● **THE PROBLEM**: Within the data that follows, how many lines contain the word "brick"? Reply with only the number.

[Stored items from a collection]
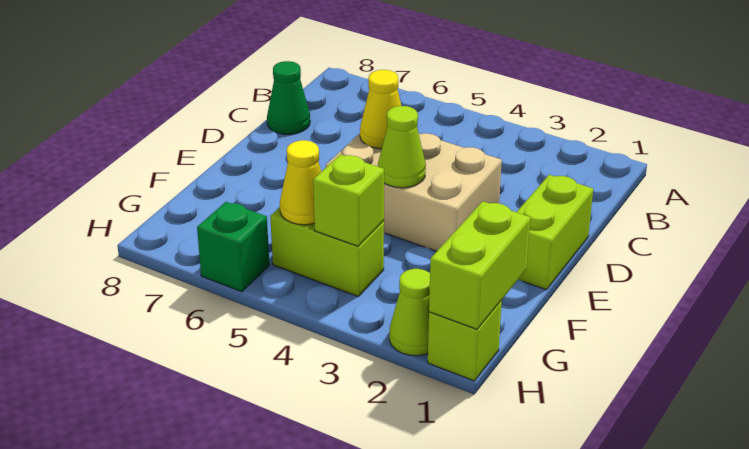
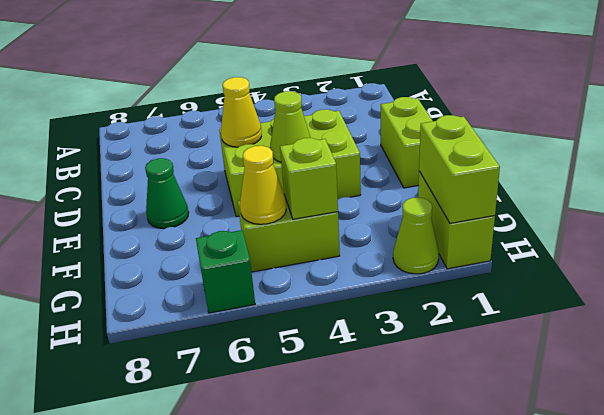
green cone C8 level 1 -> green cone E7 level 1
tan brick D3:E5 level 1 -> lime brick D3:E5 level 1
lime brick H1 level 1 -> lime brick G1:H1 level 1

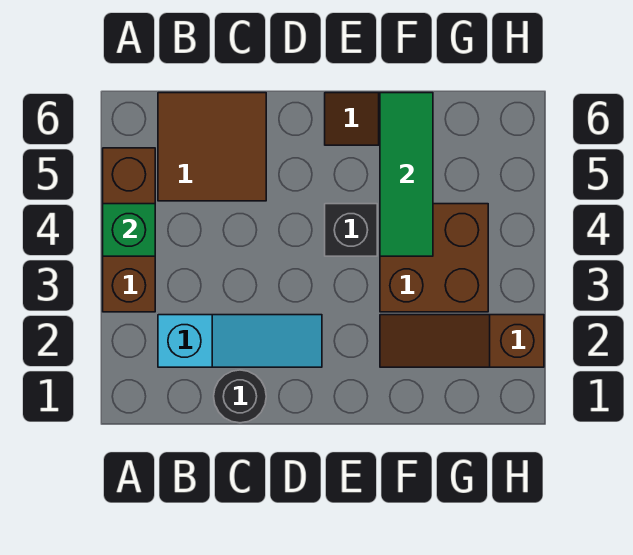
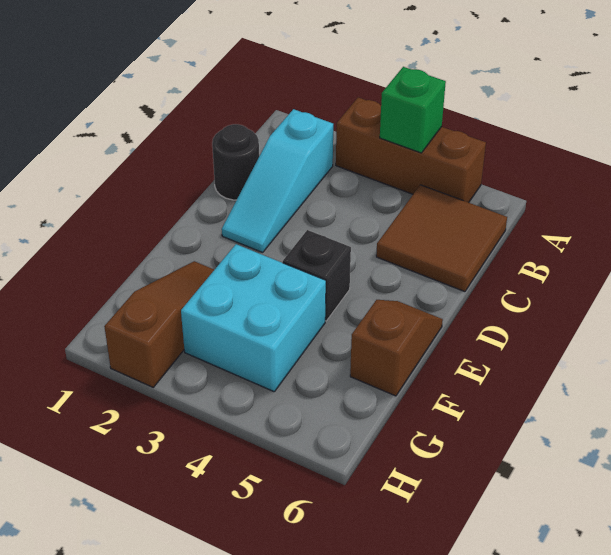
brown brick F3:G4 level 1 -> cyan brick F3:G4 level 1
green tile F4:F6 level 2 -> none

● **RESULT OF THE TASK**: 3